[Edit difference data]
**********
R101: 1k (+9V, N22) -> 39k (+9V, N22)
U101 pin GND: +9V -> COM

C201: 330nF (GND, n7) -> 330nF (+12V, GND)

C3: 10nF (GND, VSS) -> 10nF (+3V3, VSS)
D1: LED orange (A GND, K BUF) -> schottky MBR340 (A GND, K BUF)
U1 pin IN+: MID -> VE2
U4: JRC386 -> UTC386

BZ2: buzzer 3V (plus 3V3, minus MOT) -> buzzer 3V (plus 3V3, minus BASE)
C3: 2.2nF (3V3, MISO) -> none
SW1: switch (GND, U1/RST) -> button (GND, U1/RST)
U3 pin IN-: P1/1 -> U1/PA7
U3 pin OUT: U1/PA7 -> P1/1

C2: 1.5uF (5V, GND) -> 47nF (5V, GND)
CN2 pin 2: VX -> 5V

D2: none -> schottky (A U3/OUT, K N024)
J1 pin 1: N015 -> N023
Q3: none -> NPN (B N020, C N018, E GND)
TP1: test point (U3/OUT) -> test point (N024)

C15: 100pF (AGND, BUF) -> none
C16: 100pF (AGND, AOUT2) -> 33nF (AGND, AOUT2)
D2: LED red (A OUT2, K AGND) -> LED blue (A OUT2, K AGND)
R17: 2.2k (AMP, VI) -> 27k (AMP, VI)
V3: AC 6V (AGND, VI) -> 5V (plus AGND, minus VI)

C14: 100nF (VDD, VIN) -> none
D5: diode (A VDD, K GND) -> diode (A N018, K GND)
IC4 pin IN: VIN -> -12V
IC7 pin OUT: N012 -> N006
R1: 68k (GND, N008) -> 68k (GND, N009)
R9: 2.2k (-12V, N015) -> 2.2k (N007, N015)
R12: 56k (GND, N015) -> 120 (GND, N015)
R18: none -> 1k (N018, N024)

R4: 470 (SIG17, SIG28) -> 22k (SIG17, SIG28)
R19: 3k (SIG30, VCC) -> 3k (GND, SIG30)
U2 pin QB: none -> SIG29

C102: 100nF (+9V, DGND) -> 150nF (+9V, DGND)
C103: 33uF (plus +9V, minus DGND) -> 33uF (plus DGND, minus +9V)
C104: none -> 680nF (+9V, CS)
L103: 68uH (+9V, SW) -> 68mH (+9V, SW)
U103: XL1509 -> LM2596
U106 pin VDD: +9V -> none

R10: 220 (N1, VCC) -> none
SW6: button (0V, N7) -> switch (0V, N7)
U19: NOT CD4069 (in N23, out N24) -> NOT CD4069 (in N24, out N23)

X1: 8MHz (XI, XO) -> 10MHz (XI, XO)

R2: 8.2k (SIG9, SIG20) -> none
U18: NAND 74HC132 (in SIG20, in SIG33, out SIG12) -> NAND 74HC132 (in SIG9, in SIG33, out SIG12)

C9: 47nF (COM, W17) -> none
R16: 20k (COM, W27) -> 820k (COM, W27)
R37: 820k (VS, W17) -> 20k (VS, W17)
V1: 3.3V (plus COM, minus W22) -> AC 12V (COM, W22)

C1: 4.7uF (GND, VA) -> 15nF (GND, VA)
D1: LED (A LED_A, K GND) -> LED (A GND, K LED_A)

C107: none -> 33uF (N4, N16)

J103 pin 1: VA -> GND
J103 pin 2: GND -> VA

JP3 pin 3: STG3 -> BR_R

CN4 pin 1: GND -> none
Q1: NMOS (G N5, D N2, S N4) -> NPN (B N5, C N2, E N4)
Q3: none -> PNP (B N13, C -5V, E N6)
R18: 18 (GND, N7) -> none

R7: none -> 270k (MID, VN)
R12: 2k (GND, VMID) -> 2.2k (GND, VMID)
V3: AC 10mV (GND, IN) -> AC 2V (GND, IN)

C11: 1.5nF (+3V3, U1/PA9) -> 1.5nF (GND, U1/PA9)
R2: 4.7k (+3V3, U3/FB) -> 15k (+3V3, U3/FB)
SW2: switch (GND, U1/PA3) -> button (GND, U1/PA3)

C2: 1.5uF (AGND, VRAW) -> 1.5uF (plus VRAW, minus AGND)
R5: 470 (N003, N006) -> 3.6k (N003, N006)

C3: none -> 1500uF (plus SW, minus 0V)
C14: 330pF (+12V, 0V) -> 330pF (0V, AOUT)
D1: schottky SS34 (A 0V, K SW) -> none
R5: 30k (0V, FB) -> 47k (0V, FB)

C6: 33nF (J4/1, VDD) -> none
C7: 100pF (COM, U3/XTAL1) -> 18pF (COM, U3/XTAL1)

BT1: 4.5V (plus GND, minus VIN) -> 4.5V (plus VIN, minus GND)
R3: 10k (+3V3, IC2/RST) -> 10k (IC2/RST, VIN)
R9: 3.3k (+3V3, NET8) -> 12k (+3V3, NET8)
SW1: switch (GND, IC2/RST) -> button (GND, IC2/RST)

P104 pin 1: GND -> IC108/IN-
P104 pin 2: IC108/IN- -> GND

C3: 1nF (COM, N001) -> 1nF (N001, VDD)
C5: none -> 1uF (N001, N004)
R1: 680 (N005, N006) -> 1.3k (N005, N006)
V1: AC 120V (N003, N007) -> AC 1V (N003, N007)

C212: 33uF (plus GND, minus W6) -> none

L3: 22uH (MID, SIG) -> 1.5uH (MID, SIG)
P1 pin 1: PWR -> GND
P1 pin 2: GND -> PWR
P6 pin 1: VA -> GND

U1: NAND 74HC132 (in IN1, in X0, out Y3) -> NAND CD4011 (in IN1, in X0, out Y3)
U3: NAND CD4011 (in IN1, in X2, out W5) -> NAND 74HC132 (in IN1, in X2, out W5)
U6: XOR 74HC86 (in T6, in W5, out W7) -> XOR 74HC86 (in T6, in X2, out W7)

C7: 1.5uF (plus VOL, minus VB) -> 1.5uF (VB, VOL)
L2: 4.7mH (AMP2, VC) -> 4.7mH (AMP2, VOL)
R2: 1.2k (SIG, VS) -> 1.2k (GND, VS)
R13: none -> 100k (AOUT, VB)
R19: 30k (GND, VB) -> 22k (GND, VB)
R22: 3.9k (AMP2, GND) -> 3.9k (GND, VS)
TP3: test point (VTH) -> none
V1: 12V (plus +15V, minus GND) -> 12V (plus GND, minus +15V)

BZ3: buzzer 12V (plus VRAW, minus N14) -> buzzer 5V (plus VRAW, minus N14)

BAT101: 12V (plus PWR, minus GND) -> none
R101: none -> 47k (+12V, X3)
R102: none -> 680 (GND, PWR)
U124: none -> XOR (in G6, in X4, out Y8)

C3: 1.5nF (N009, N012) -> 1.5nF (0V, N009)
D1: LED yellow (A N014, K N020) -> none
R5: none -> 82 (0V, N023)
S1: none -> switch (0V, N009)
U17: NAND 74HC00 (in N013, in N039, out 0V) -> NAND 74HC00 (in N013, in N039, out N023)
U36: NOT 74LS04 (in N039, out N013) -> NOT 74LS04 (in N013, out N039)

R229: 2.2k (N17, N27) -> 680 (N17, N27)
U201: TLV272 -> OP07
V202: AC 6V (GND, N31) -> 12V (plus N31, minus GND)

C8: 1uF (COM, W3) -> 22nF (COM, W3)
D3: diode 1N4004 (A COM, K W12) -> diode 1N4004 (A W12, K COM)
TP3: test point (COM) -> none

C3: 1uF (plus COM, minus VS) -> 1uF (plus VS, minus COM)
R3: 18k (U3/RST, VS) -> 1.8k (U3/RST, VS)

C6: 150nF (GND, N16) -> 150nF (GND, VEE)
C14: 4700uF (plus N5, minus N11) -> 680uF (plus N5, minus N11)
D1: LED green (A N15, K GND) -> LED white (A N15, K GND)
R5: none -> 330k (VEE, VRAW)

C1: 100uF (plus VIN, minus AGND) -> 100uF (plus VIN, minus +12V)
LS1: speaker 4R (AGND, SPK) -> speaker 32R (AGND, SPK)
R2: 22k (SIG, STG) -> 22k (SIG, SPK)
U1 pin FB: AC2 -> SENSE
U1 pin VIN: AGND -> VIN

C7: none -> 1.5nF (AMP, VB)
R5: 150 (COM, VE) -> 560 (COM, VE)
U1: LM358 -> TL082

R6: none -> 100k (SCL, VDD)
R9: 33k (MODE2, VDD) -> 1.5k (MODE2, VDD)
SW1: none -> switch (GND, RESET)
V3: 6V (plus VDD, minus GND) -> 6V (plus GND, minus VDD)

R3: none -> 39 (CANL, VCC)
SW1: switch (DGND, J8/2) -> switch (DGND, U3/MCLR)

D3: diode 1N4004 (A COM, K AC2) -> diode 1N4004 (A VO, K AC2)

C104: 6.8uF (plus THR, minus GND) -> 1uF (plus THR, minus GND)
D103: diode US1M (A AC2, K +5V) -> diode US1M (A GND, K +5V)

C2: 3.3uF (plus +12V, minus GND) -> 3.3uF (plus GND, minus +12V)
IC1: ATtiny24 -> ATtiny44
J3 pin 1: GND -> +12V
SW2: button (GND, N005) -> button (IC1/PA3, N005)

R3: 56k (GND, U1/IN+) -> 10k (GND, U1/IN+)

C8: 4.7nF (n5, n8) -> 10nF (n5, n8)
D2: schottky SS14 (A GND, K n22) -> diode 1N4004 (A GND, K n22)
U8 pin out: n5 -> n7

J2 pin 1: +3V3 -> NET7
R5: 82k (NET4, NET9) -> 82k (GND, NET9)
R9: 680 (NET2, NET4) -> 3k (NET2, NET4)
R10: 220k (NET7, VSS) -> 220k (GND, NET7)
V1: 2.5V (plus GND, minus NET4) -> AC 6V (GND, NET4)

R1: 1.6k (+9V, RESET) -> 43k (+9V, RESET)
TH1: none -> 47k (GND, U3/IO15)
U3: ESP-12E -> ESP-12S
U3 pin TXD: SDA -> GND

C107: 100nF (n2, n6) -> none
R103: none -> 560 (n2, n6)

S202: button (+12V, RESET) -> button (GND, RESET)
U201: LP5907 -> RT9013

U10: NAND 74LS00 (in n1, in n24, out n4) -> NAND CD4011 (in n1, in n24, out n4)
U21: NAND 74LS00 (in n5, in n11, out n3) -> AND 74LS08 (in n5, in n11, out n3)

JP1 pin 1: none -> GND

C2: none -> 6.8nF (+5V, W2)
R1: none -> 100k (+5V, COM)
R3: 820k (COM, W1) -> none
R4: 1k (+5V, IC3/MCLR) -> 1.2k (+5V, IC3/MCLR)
**********
Prompt:
Bring together every line in the entries that holds the string "diode".

Reply to the exercise:
D5: diode (A VDD, K GND) -> diode (A N018, K GND)
D3: diode 1N4004 (A COM, K W12) -> diode 1N4004 (A W12, K COM)
D3: diode 1N4004 (A COM, K AC2) -> diode 1N4004 (A VO, K AC2)
D103: diode US1M (A AC2, K +5V) -> diode US1M (A GND, K +5V)
D2: schottky SS14 (A GND, K n22) -> diode 1N4004 (A GND, K n22)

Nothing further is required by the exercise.